Task prompt: State how many lines of the data below hold the string "marker", giving nothing but the number.

***** Information shown

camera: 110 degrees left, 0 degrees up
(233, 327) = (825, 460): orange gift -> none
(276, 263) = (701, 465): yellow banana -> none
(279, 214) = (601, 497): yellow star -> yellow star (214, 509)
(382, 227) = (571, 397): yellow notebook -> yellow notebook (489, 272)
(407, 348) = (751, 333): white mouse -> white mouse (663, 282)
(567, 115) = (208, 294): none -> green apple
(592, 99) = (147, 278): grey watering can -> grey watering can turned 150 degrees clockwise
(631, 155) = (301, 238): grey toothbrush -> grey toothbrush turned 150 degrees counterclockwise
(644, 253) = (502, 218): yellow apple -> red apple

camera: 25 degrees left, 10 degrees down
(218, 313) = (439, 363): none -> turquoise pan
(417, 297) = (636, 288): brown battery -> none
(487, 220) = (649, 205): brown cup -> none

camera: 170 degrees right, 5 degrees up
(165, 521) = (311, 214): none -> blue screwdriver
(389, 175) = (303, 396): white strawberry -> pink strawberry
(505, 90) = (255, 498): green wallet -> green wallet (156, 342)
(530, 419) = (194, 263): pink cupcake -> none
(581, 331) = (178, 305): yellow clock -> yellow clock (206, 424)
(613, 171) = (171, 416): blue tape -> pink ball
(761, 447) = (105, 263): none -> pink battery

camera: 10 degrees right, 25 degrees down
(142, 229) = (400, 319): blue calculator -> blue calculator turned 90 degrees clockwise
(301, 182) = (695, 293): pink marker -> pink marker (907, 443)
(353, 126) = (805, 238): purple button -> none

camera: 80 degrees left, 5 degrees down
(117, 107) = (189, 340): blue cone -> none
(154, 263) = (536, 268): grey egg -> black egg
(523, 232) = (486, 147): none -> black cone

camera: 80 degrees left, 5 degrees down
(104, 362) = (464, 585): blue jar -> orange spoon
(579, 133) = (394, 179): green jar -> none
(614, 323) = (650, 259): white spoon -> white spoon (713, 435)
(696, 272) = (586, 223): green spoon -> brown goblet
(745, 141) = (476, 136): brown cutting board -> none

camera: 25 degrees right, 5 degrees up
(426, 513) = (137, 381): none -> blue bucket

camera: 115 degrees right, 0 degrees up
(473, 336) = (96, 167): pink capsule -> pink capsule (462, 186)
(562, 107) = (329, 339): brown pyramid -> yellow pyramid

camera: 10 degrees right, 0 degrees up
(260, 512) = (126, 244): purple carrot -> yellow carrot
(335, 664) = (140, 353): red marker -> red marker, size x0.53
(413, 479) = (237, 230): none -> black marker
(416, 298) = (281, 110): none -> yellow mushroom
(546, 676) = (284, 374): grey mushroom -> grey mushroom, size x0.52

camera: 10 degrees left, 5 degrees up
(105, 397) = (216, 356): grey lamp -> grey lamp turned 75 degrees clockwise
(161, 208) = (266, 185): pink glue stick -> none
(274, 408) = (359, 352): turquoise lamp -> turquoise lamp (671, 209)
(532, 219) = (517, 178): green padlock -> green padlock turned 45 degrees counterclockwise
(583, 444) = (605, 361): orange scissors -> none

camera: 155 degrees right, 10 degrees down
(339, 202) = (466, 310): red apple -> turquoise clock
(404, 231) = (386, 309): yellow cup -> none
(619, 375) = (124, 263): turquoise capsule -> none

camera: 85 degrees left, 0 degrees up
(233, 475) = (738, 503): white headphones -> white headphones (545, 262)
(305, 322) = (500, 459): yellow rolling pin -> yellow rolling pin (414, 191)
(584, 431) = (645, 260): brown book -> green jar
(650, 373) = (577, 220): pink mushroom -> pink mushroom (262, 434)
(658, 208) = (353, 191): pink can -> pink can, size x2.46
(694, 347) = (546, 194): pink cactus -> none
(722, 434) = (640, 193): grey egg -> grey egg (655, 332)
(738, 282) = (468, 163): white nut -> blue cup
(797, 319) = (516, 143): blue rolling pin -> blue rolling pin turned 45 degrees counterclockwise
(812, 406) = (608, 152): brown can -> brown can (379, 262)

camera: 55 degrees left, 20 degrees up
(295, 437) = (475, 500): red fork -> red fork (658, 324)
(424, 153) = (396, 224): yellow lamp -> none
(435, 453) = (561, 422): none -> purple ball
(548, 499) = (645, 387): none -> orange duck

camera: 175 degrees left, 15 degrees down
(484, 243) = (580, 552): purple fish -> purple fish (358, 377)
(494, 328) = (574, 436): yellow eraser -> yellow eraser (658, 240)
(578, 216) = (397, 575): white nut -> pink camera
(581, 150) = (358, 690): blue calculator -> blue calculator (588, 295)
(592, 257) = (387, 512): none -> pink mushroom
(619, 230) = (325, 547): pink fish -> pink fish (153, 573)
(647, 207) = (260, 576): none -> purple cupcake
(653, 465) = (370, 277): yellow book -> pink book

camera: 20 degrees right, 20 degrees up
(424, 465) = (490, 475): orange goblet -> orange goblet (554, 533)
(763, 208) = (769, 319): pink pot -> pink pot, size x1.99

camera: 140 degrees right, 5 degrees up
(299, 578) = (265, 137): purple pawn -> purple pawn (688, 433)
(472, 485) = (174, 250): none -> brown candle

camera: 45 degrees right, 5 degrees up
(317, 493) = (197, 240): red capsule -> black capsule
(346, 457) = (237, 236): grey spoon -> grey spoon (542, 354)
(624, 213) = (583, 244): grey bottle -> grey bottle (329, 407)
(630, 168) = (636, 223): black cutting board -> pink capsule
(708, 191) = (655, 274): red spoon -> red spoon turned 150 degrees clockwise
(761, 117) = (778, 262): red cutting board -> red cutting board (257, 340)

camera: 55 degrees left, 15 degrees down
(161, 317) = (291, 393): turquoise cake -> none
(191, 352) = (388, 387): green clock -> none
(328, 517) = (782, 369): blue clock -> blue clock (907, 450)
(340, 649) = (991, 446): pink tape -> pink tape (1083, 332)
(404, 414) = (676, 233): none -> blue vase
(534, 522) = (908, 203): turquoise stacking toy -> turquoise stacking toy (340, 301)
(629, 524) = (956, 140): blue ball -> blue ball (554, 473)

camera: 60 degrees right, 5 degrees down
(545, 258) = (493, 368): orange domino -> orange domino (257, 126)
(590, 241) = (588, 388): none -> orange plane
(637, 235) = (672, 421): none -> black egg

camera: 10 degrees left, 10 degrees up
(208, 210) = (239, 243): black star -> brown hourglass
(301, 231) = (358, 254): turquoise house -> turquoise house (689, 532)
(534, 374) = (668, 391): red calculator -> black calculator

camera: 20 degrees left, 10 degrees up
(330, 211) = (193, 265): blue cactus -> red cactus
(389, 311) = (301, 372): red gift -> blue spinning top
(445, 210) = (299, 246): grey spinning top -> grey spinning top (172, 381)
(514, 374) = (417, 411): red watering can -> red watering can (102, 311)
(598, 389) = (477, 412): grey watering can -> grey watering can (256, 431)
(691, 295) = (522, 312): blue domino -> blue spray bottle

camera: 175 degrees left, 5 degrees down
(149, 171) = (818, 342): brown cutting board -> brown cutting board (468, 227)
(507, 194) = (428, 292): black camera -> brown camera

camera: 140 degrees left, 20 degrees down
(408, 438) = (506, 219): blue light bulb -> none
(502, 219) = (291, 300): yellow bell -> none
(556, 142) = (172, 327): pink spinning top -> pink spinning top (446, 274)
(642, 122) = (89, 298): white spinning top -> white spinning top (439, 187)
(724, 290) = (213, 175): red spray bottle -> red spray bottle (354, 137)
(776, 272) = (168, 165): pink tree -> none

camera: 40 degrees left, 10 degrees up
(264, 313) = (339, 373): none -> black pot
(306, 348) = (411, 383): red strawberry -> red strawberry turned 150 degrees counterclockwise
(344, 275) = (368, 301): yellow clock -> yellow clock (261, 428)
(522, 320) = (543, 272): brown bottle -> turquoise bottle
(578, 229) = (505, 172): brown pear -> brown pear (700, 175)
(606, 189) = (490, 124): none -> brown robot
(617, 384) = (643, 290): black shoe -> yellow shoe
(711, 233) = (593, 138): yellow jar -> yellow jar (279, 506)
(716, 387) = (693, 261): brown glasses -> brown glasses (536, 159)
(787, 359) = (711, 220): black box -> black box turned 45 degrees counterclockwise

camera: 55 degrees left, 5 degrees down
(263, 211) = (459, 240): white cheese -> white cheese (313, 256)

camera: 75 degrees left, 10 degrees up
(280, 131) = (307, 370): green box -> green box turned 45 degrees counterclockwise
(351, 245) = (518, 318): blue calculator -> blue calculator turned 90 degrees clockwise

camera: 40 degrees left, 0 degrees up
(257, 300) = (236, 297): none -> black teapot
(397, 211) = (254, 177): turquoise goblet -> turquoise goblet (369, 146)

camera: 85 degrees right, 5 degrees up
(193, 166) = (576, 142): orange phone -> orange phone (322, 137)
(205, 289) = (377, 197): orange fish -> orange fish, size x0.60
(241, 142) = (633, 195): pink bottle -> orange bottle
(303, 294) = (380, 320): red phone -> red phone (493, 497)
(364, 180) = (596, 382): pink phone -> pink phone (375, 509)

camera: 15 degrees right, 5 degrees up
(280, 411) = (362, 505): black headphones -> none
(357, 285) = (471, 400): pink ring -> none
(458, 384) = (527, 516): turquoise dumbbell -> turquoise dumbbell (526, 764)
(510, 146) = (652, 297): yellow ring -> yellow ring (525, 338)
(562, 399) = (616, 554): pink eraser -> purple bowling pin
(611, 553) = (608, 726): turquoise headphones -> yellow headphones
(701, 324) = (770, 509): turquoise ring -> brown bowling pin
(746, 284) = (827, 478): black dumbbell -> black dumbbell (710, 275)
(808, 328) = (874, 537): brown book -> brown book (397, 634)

**********

Expected answer: 3